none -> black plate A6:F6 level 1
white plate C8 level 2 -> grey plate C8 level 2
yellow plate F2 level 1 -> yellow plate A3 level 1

...

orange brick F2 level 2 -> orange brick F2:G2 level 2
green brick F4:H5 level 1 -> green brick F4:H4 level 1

---

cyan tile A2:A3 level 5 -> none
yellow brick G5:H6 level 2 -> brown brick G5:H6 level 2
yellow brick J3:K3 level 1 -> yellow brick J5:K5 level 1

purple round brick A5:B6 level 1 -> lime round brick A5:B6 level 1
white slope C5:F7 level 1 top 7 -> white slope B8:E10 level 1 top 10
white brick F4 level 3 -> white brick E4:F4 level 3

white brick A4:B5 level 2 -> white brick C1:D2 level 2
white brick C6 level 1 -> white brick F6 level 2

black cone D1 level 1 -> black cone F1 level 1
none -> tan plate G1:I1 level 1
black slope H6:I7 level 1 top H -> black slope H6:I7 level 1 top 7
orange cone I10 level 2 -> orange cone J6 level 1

▸ **REQUIREMENT**: Copy back the listing above exactly, but only from the line with "cyan tile A2:A3 level 5 -> none" through the line with "orange cone I10", both ends included.

▸ **PROBLEM SOLUTION**:
cyan tile A2:A3 level 5 -> none
yellow brick G5:H6 level 2 -> brown brick G5:H6 level 2
yellow brick J3:K3 level 1 -> yellow brick J5:K5 level 1

purple round brick A5:B6 level 1 -> lime round brick A5:B6 level 1
white slope C5:F7 level 1 top 7 -> white slope B8:E10 level 1 top 10
white brick F4 level 3 -> white brick E4:F4 level 3

white brick A4:B5 level 2 -> white brick C1:D2 level 2
white brick C6 level 1 -> white brick F6 level 2

black cone D1 level 1 -> black cone F1 level 1
none -> tan plate G1:I1 level 1
black slope H6:I7 level 1 top H -> black slope H6:I7 level 1 top 7
orange cone I10 level 2 -> orange cone J6 level 1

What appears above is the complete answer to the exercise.